What to produce: Report every line of the records that contains the word "none".

(Collection entries)
=== Section Start ===

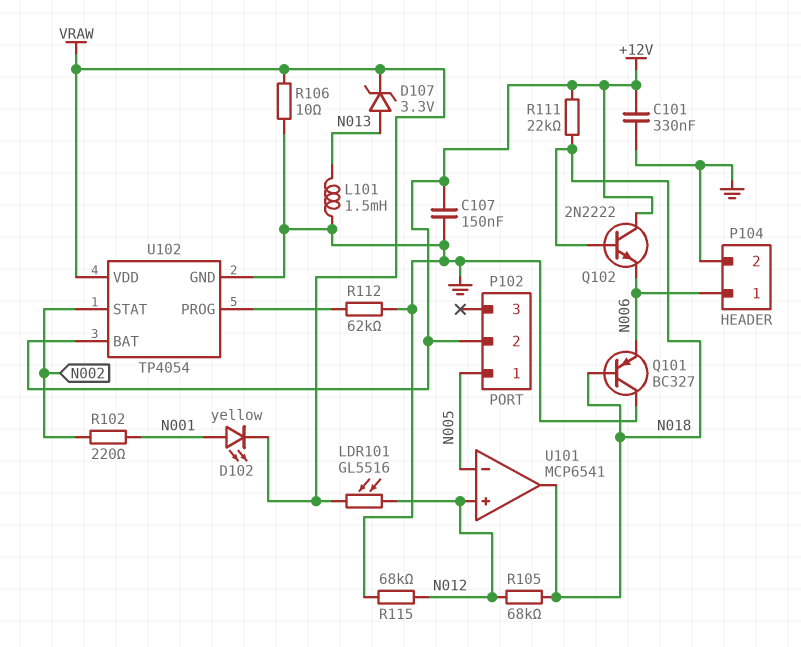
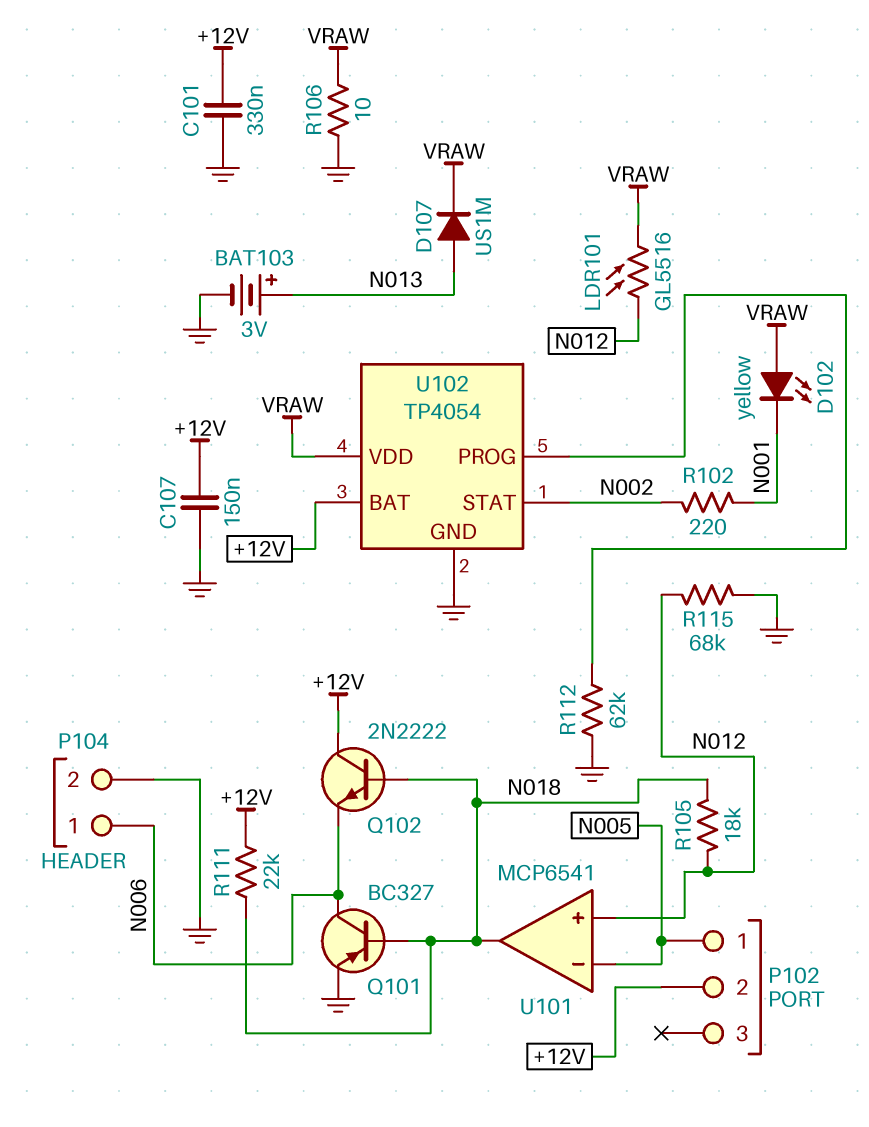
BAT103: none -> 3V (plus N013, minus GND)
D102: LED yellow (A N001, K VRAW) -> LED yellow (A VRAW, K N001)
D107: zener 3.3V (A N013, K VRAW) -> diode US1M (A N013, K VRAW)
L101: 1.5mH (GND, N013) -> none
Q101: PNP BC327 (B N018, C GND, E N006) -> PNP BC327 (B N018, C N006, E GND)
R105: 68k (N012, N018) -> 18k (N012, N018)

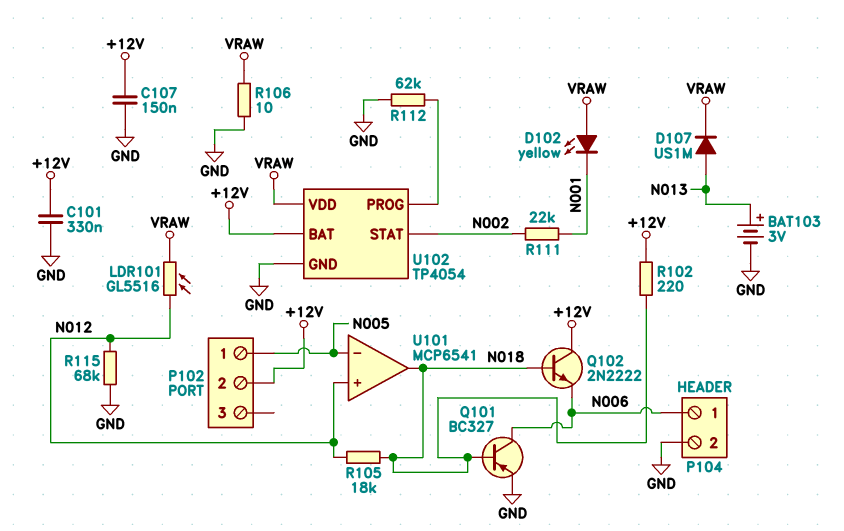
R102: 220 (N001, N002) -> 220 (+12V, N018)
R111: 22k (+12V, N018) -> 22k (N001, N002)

=== Section End ===
=== Section Start ===

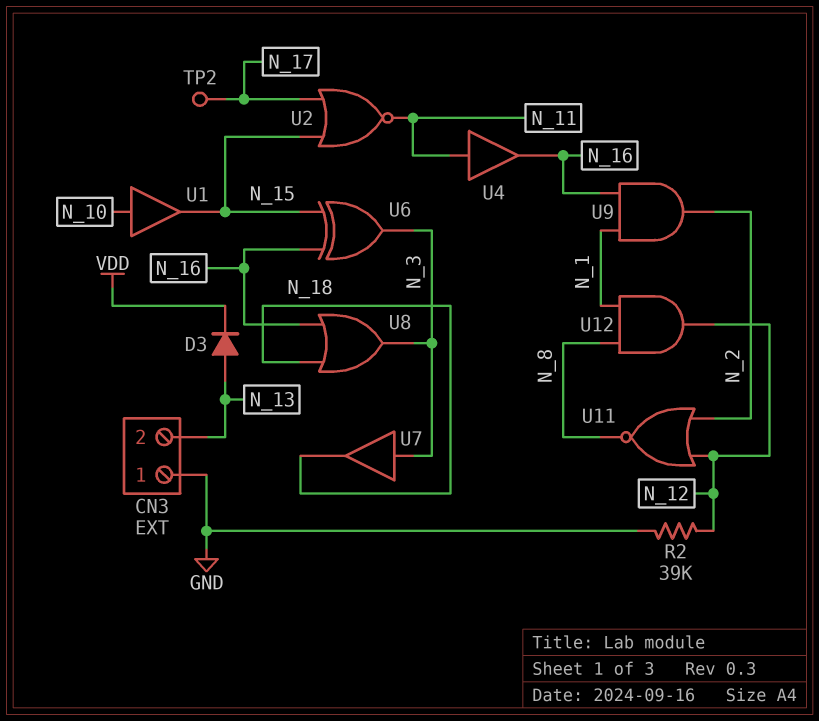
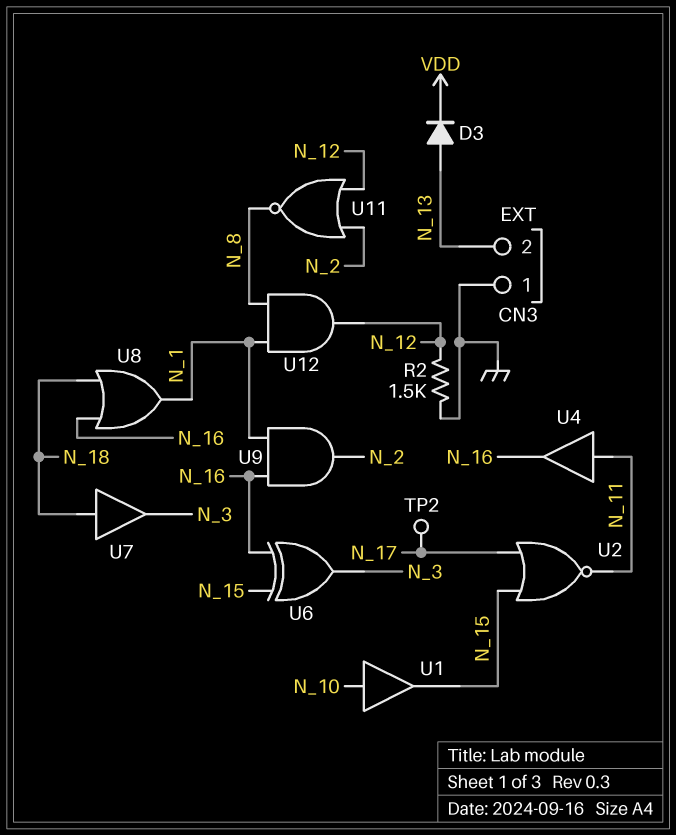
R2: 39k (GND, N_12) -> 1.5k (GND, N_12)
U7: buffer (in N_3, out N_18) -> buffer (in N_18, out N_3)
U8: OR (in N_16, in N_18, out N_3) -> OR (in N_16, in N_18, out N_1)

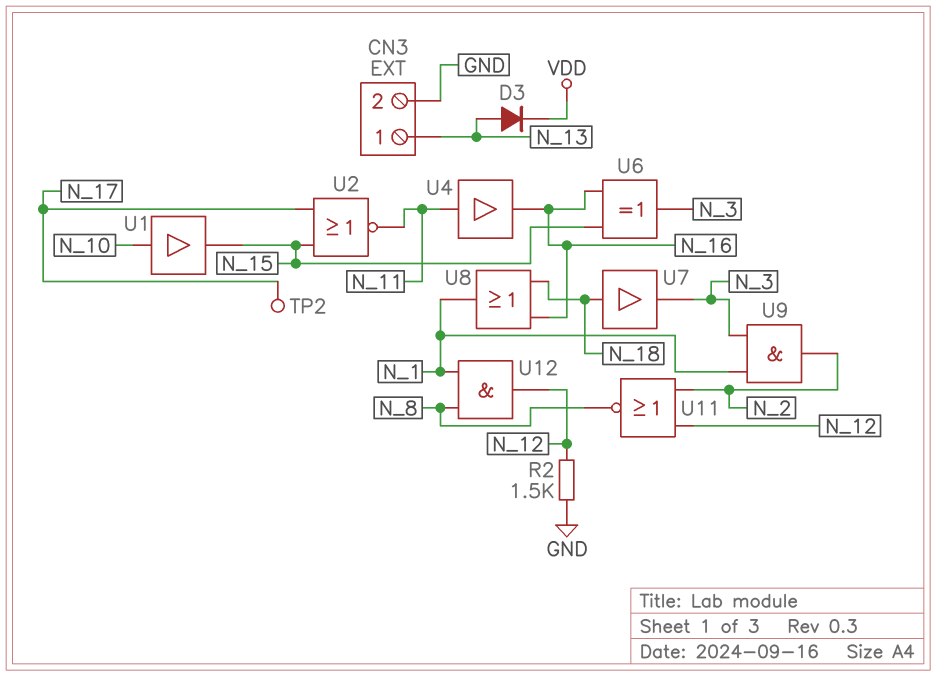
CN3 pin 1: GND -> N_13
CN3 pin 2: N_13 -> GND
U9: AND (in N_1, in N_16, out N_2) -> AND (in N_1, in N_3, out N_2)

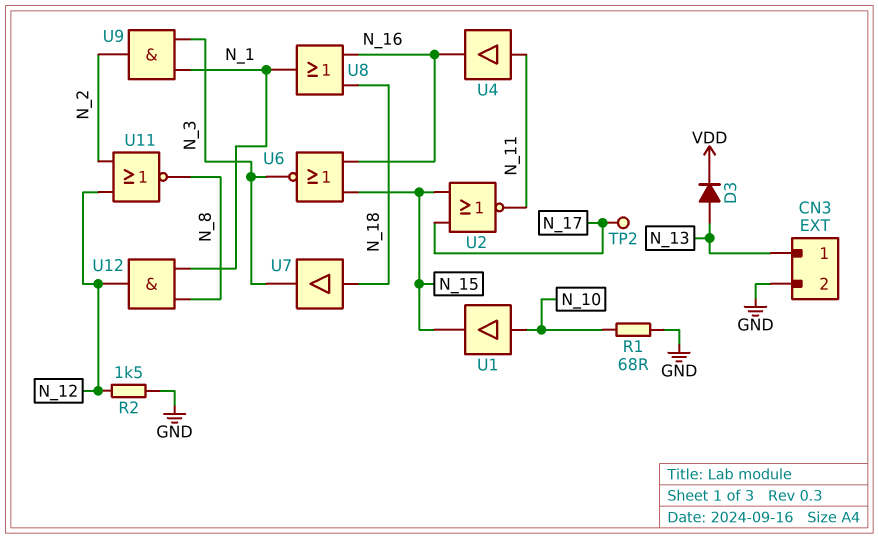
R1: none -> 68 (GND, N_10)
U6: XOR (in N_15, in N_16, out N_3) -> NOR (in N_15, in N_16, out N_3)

=== Section End ===

Your response:
BAT103: none -> 3V (plus N013, minus GND)
L101: 1.5mH (GND, N013) -> none
R1: none -> 68 (GND, N_10)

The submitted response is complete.